_Exercise_
Transcribe each line of text in the data below verbatim, leaving out the pictures.

_Data supplied_
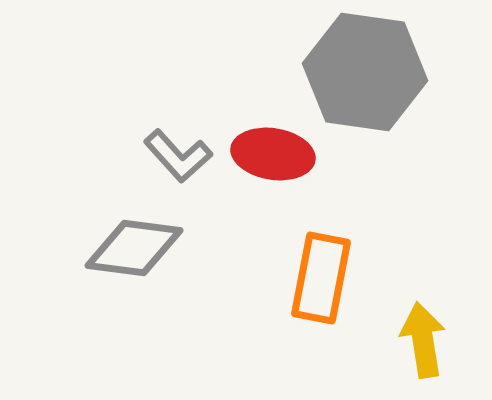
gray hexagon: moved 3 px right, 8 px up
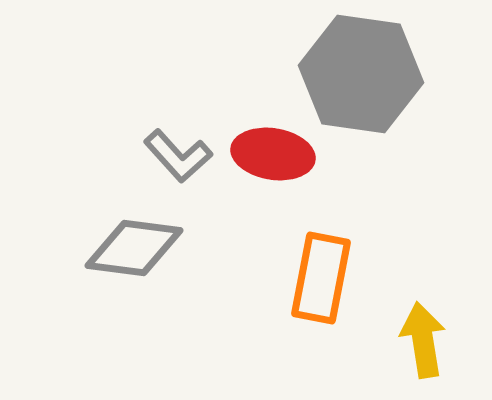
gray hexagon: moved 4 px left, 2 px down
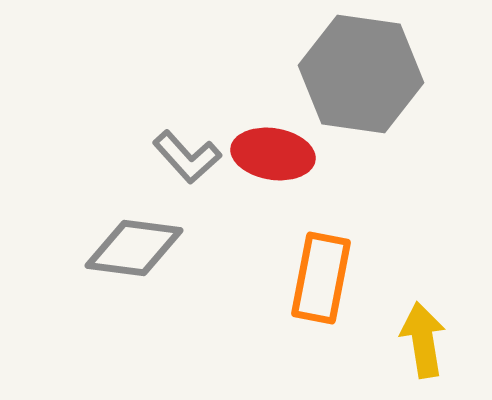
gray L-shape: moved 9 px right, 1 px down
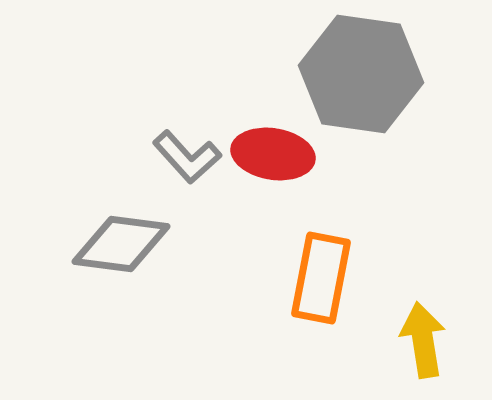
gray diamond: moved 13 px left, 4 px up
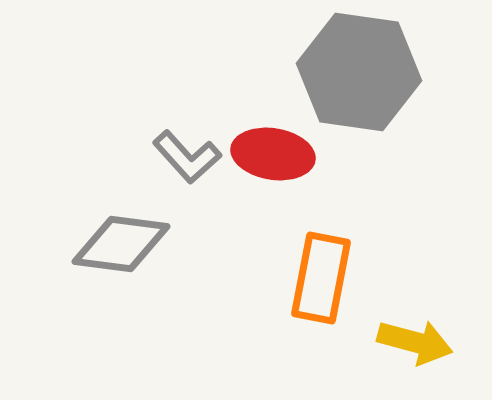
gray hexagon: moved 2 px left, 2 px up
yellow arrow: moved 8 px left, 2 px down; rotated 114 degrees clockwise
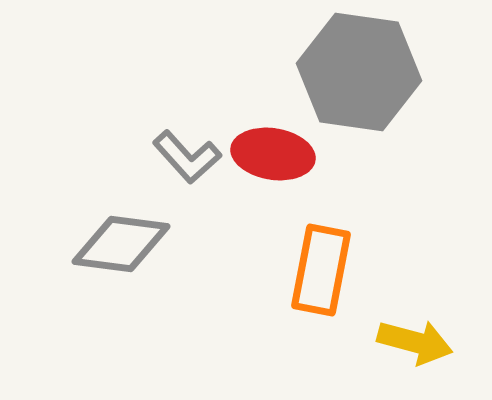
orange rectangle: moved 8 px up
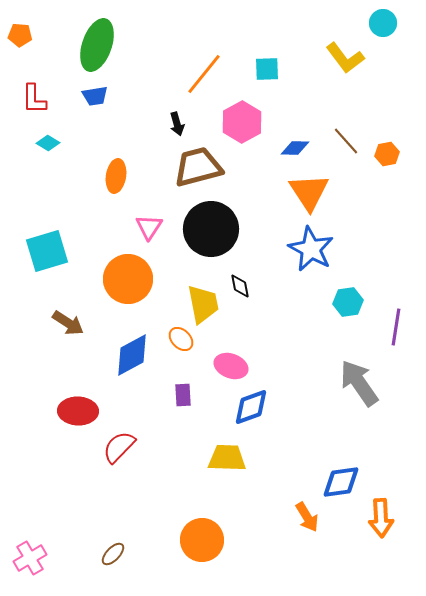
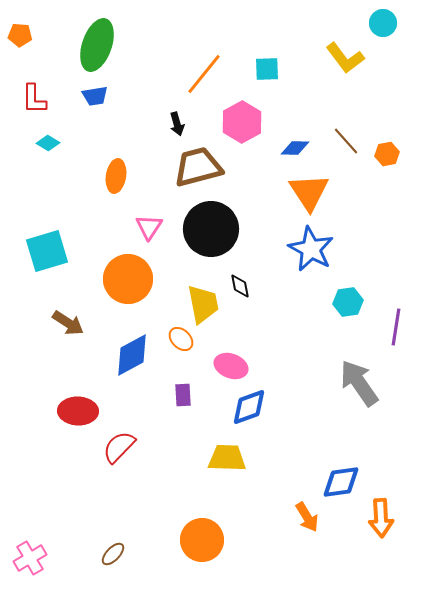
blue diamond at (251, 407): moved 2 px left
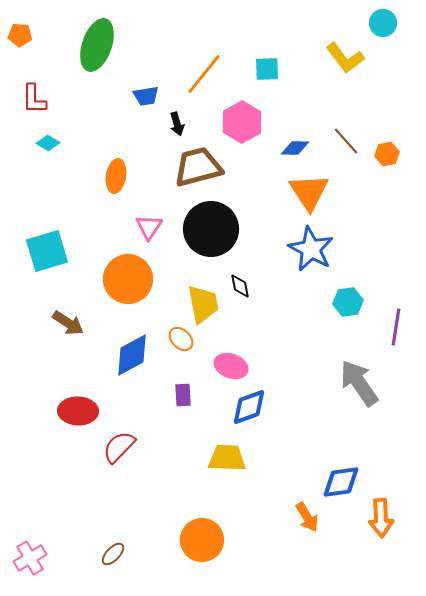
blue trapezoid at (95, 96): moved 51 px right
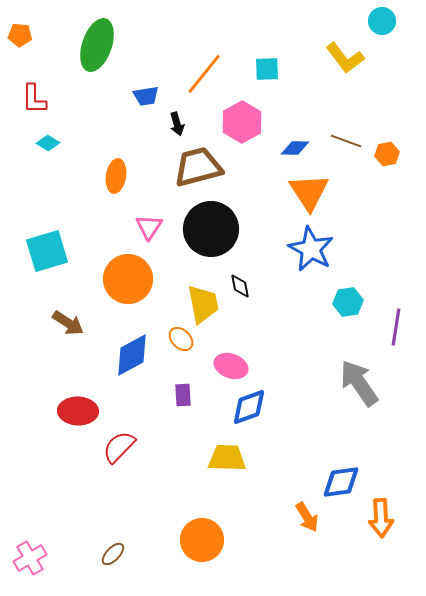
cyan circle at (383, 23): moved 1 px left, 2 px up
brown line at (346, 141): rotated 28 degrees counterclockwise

_Solution below_
gray hexagon: moved 3 px right, 8 px up
gray hexagon: moved 4 px left, 2 px down
gray L-shape: moved 9 px right, 1 px down
gray diamond: moved 13 px left, 4 px up
gray hexagon: moved 2 px left, 2 px up
yellow arrow: moved 8 px left, 2 px down; rotated 114 degrees clockwise
orange rectangle: moved 8 px up
blue diamond at (251, 407): moved 2 px left
blue trapezoid at (95, 96): moved 51 px right
cyan circle at (383, 23): moved 1 px left, 2 px up
brown line at (346, 141): rotated 28 degrees counterclockwise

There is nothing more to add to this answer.